**Work order**.
Without copying any picture, return all lines below exactly.
:: Study material
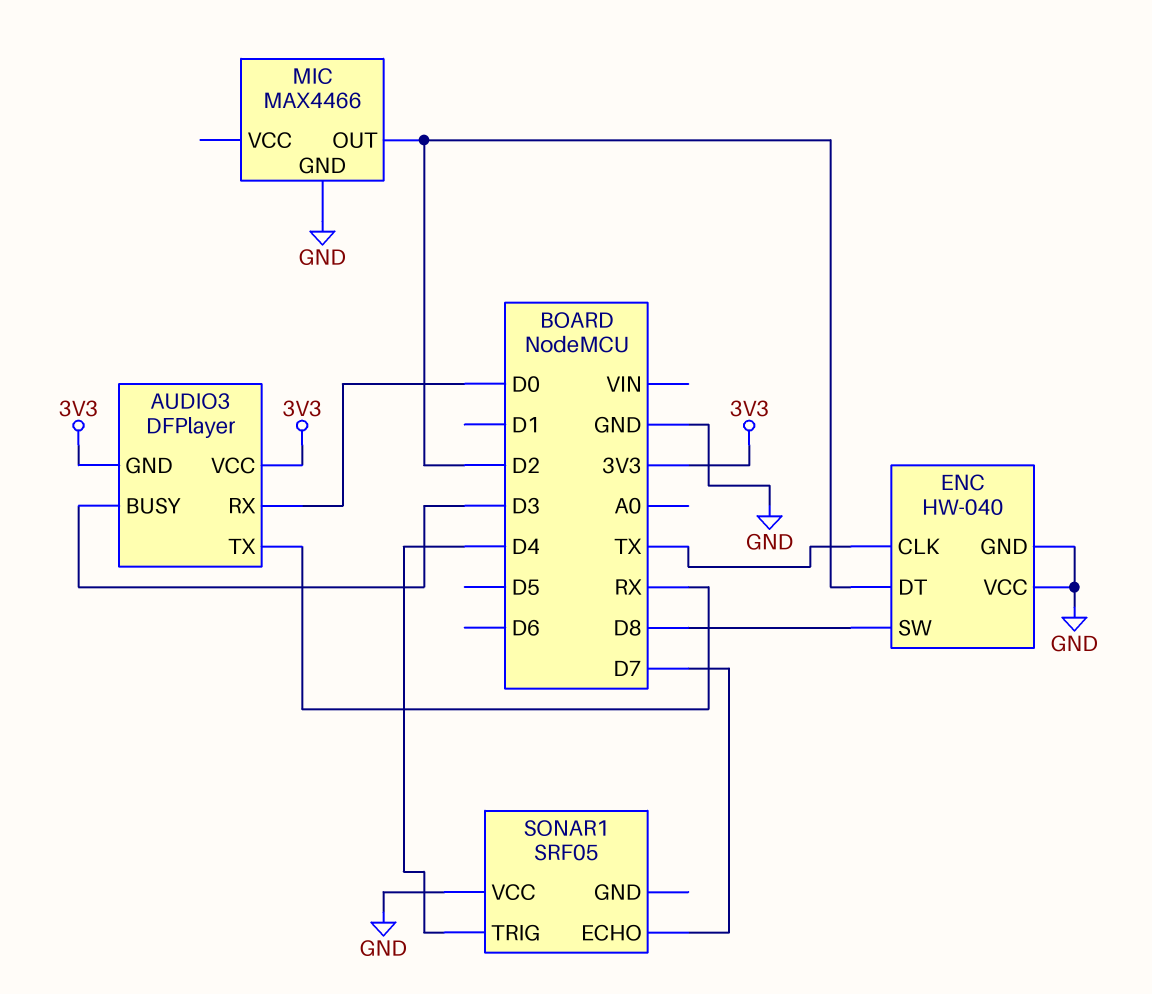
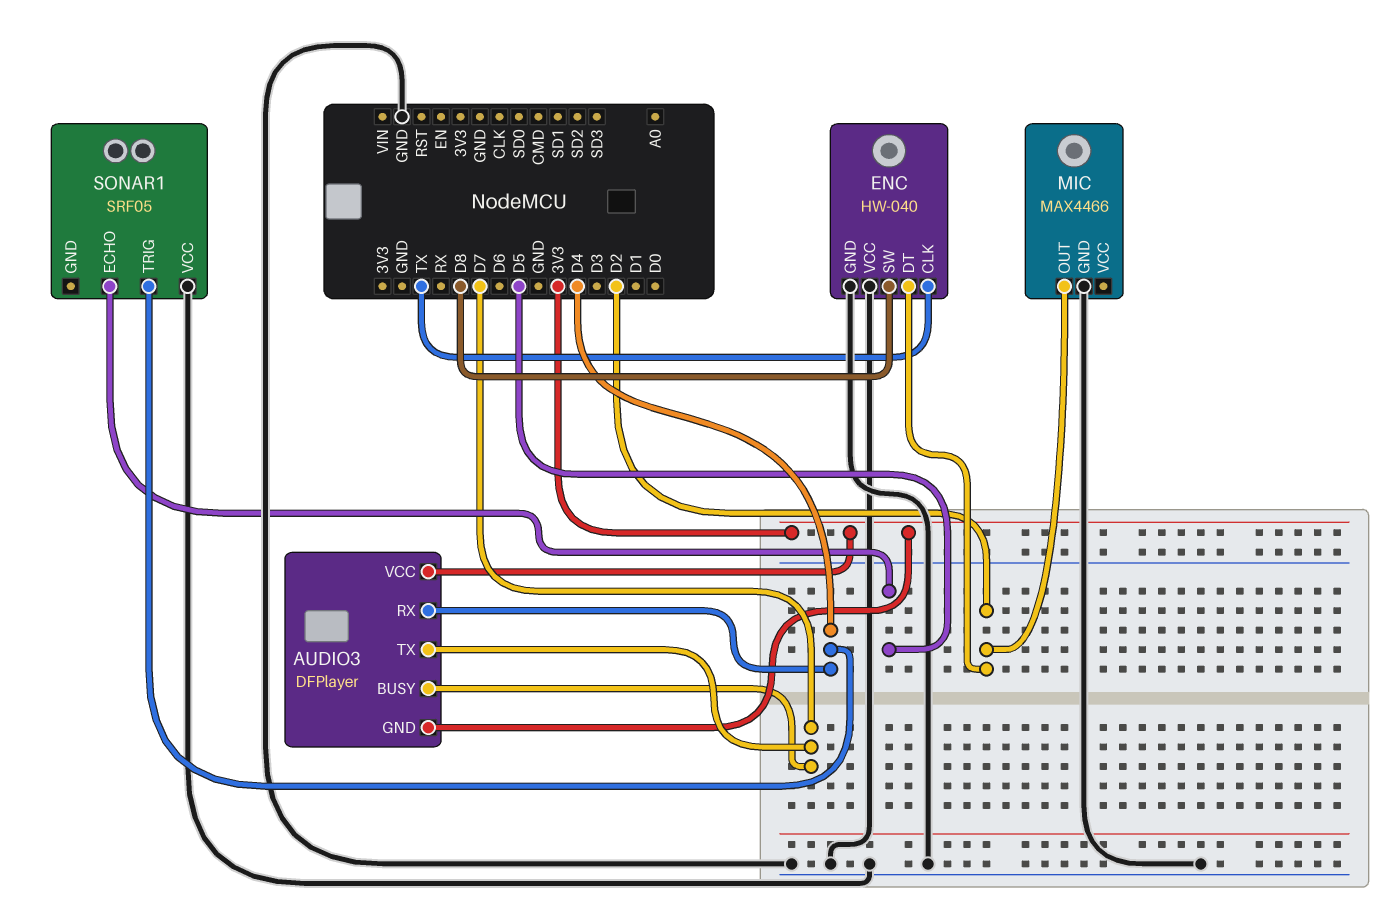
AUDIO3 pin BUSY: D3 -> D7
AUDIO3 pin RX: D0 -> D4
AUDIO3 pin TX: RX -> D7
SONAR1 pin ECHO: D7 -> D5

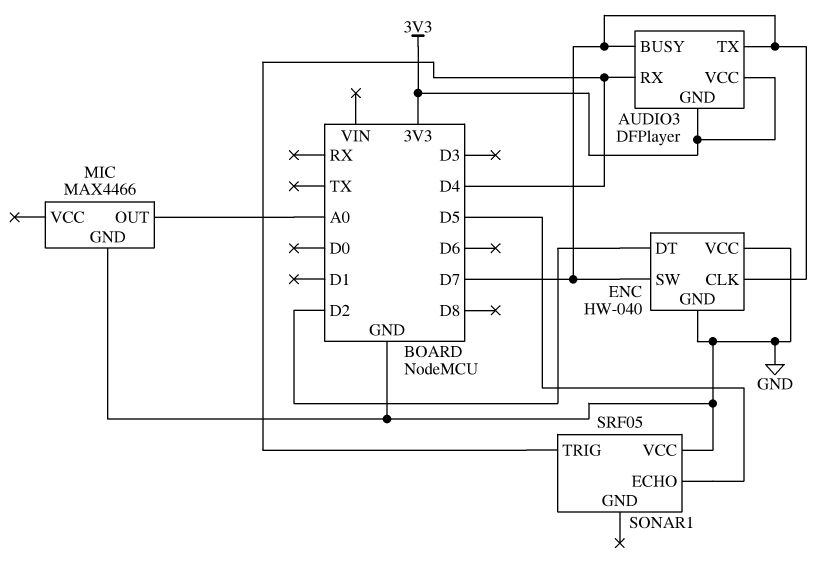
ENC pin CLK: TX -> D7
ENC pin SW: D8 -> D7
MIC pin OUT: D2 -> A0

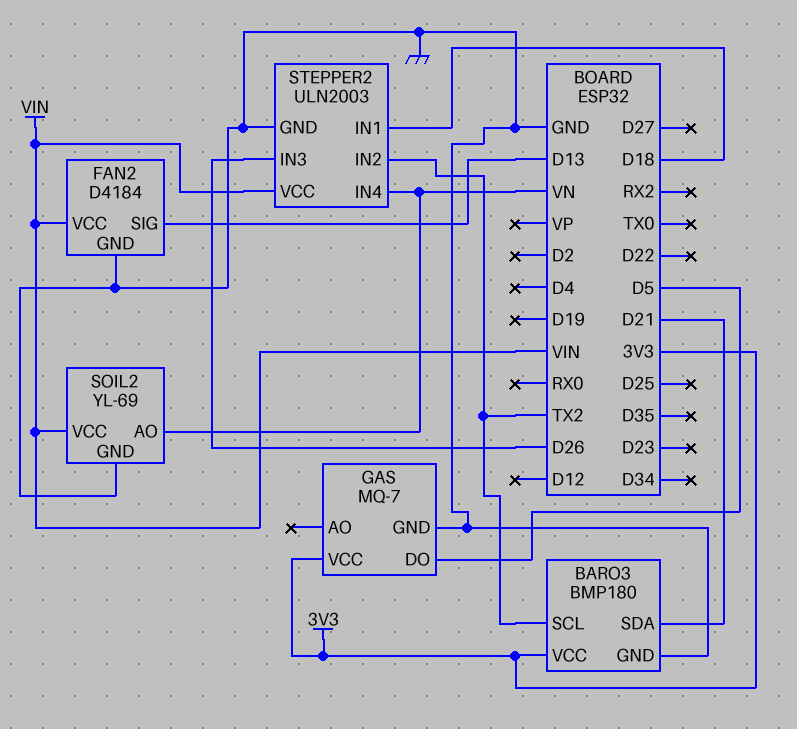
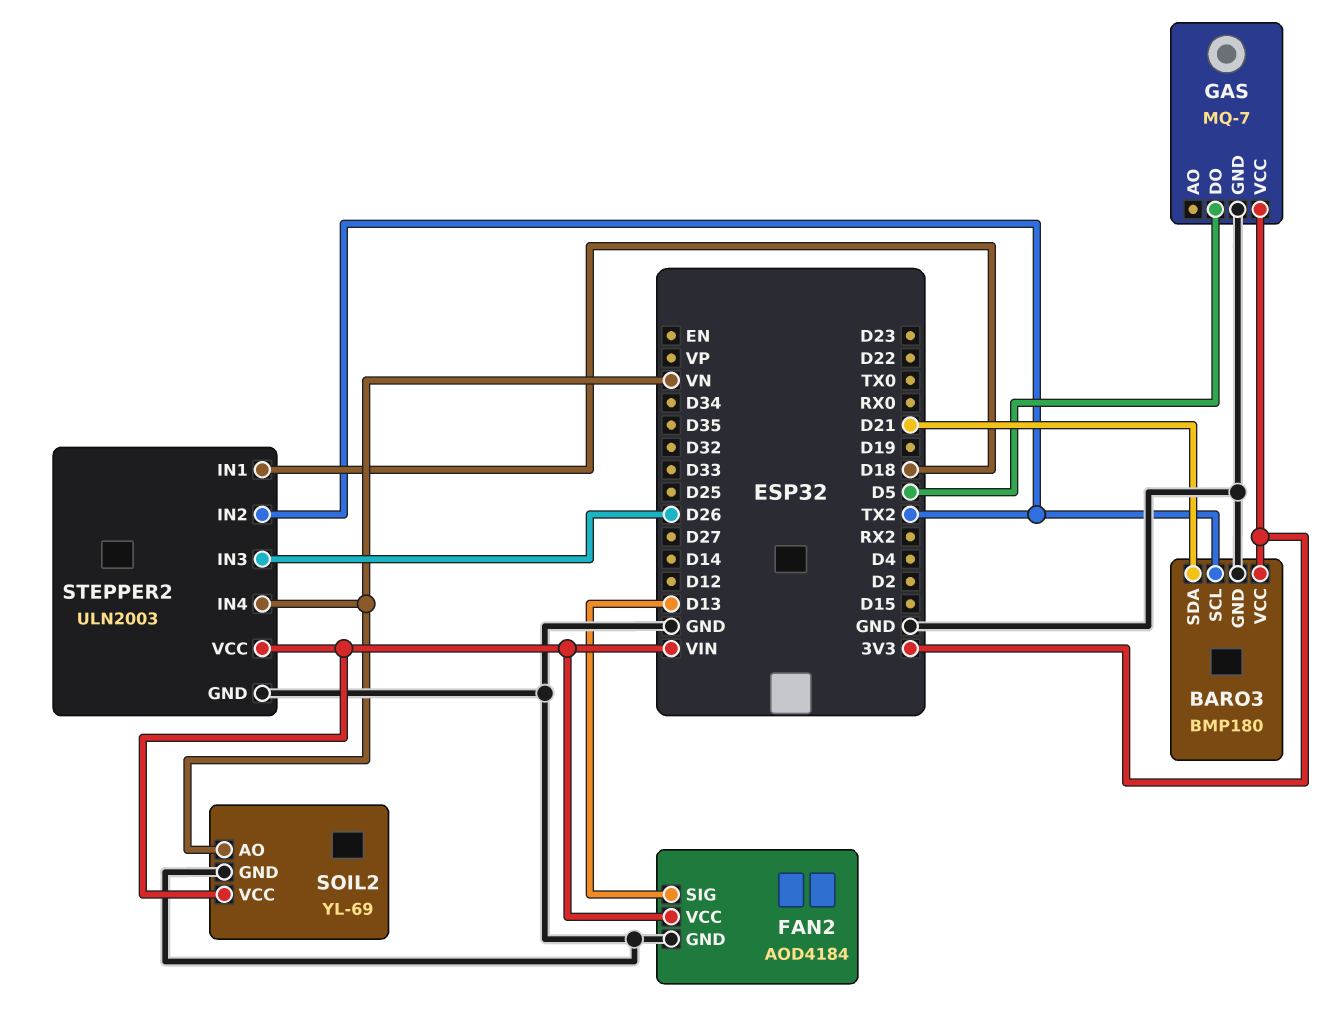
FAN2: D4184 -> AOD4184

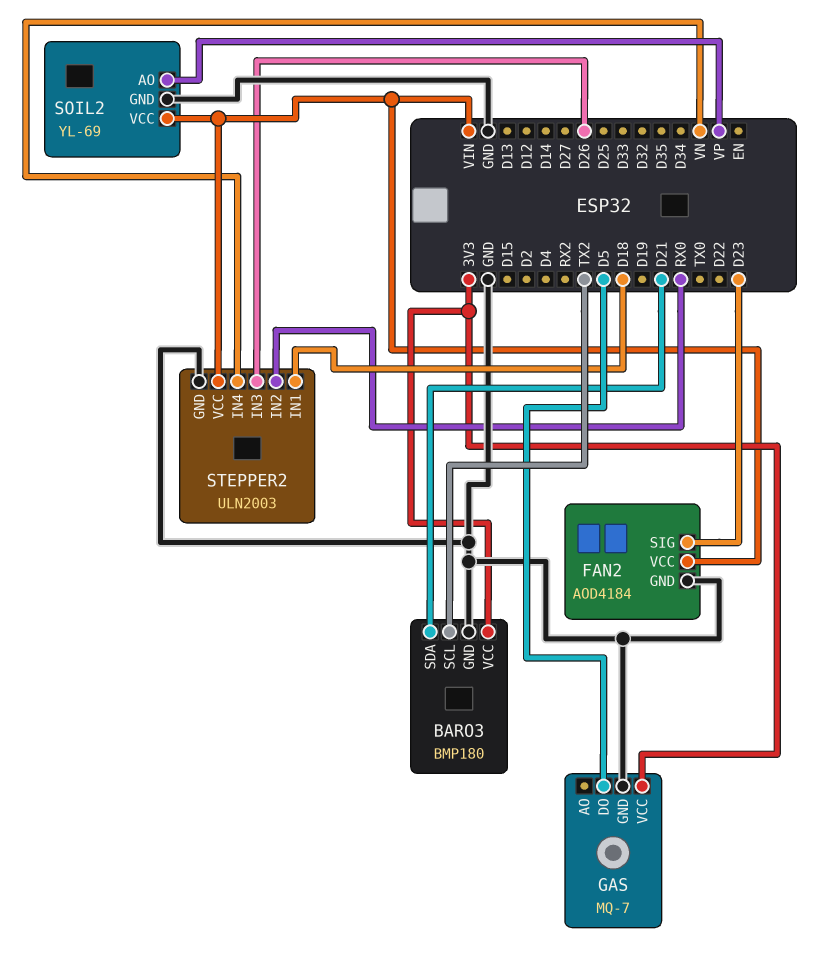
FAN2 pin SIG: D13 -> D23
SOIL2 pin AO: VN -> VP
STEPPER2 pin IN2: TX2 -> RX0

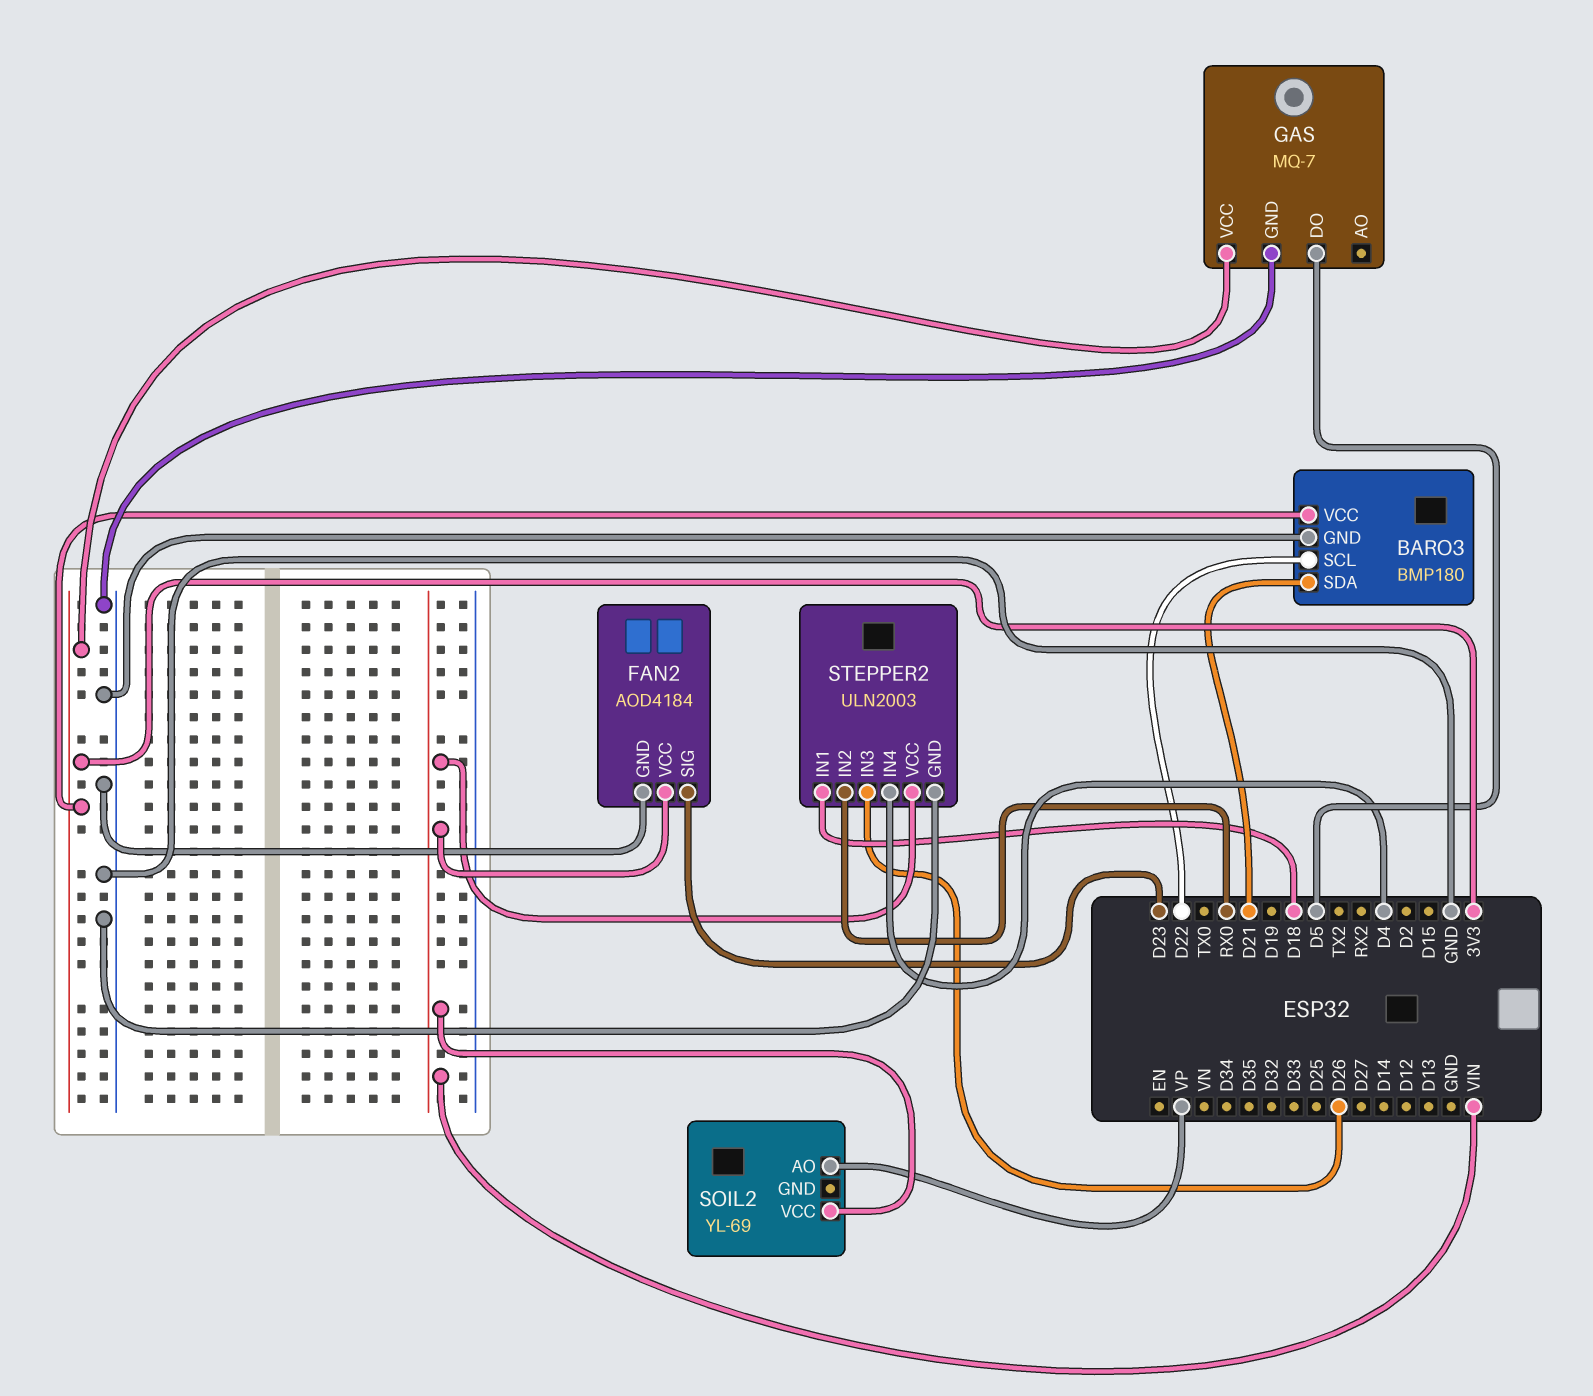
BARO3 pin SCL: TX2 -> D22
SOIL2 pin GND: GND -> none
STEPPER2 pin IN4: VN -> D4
::::
**Your solution**.
AUDIO3 pin BUSY: D3 -> D7
AUDIO3 pin RX: D0 -> D4
AUDIO3 pin TX: RX -> D7
SONAR1 pin ECHO: D7 -> D5

ENC pin CLK: TX -> D7
ENC pin SW: D8 -> D7
MIC pin OUT: D2 -> A0

FAN2: D4184 -> AOD4184

FAN2 pin SIG: D13 -> D23
SOIL2 pin AO: VN -> VP
STEPPER2 pin IN2: TX2 -> RX0

BARO3 pin SCL: TX2 -> D22
SOIL2 pin GND: GND -> none
STEPPER2 pin IN4: VN -> D4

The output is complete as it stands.